▼▼▼
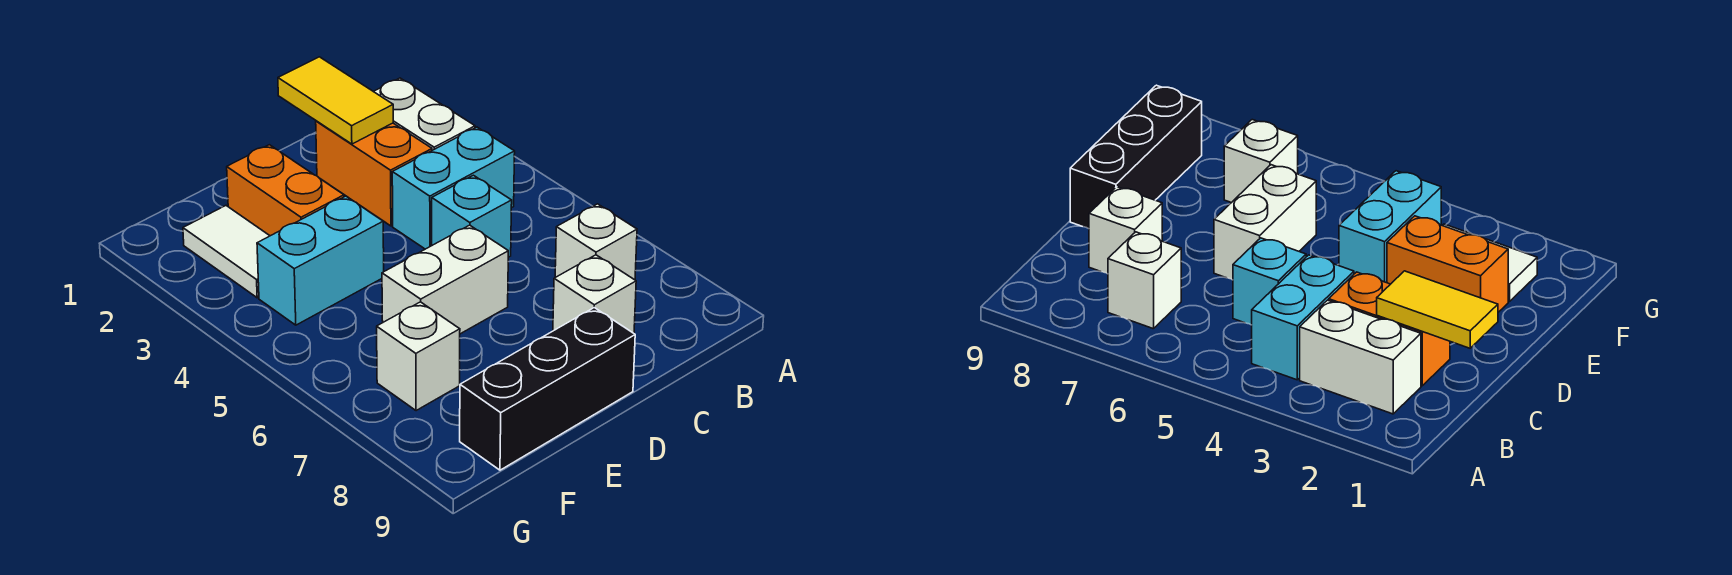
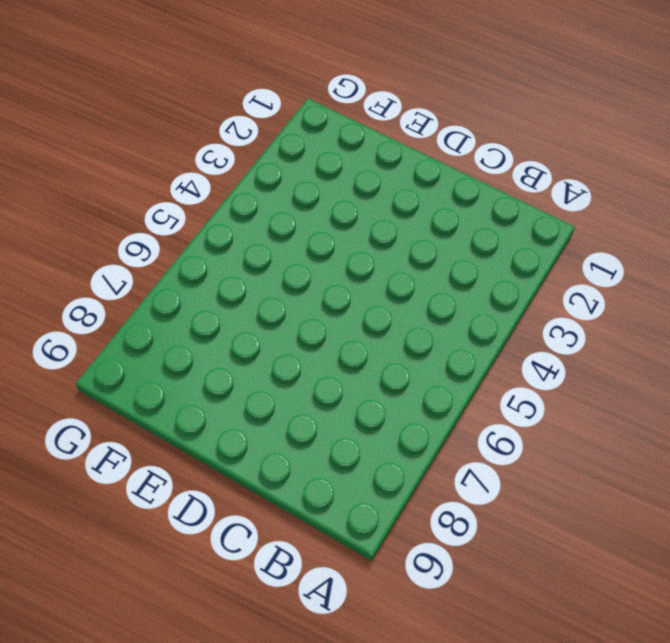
none -> white brick B2:B3 level 1
none -> cyan brick B4:C4 level 1
none -> white brick B7 level 1

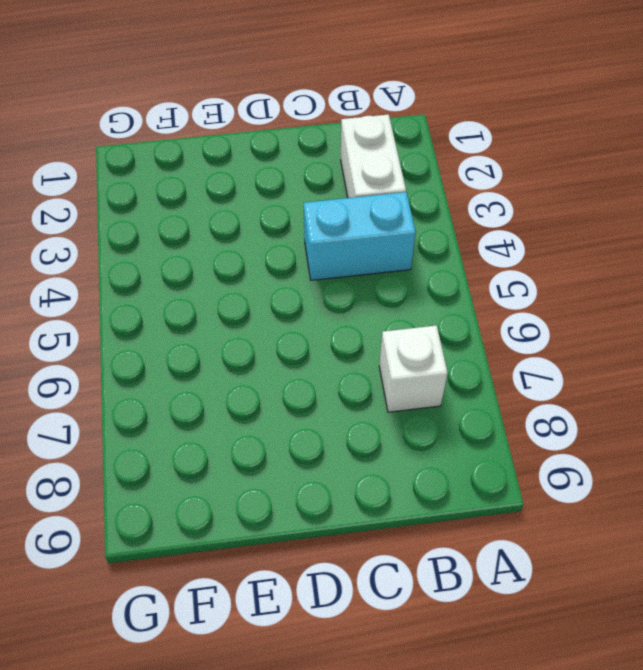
none -> orange brick C2:C3 level 1
none -> cyan brick C5 level 1
none -> white brick C8 level 1

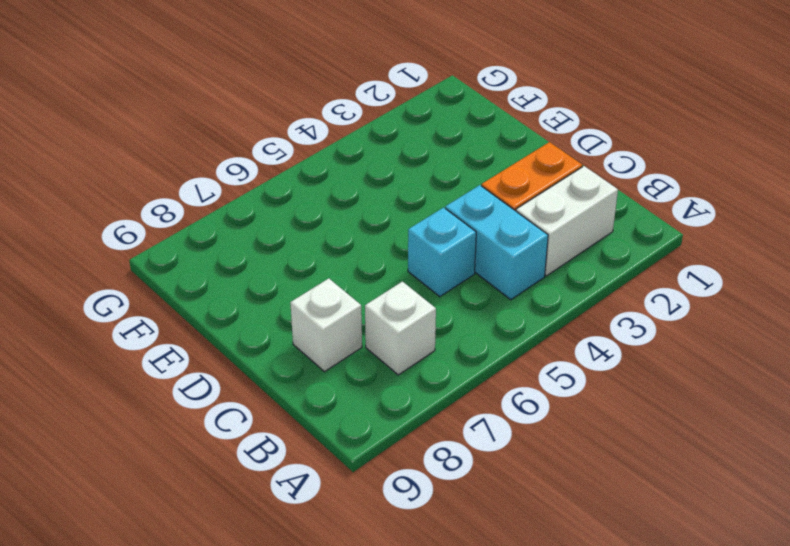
none -> white brick D6:E6 level 1
none -> black brick D9:F9 level 1
none -> orange brick E2:E3 level 1

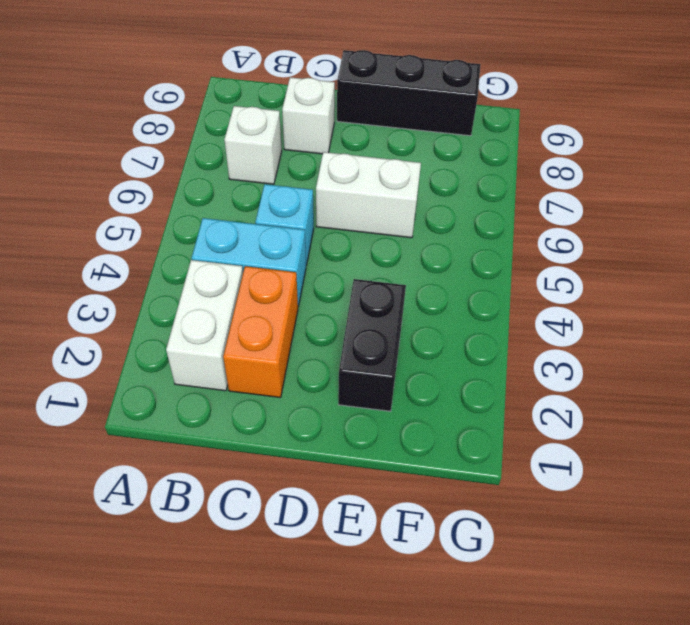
black brick E2:E3 level 1 -> orange brick E2:E3 level 1
none -> cyan brick E4:F4 level 1
none -> white tile F2:F3 level 1
none -> white brick F7 level 1

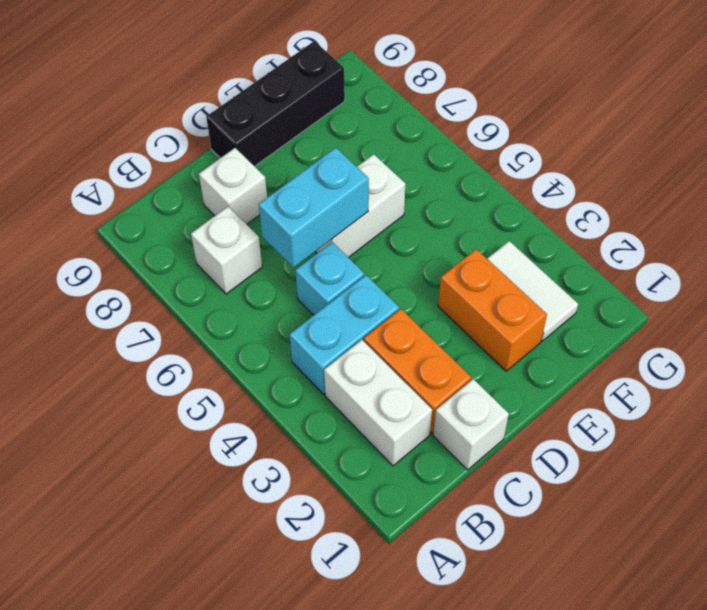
white brick C1 level 1 -> white brick F7 level 1
cyan brick C6:D6 level 2 -> cyan brick E4:F4 level 1
none -> yellow tile C1:C2 level 2

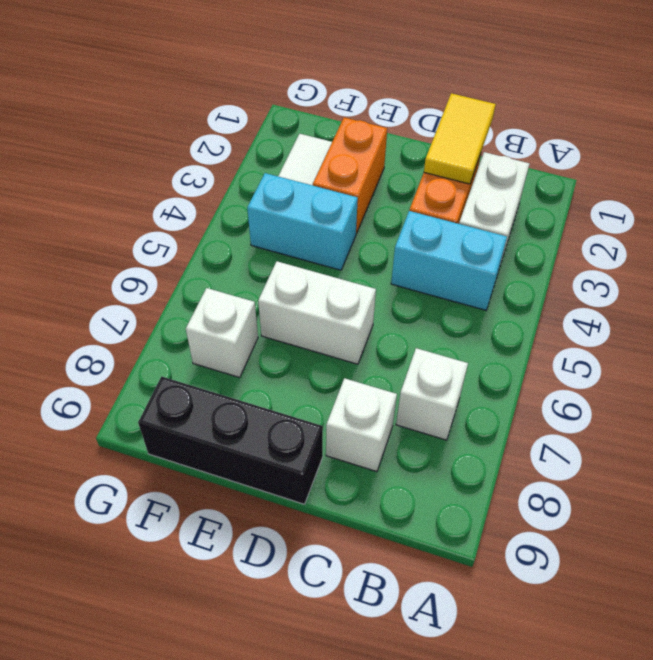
none -> cyan brick C5 level 1

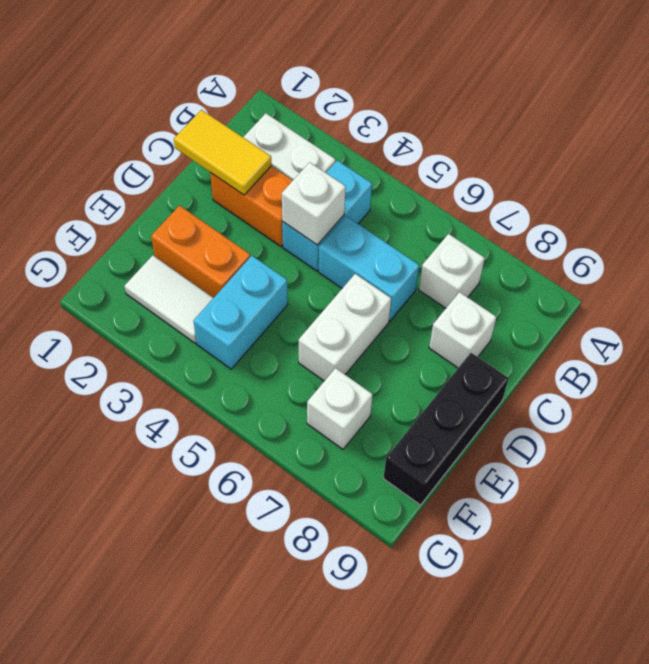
white brick C4 level 2 -> none
cyan brick C5:C6 level 1 -> cyan brick C5 level 1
▲▲▲
YOUR TASK: Going through the entries above, report how many lines contain the word "orange", with no other text.

ANSWER FOR THIS EXERCISE: 3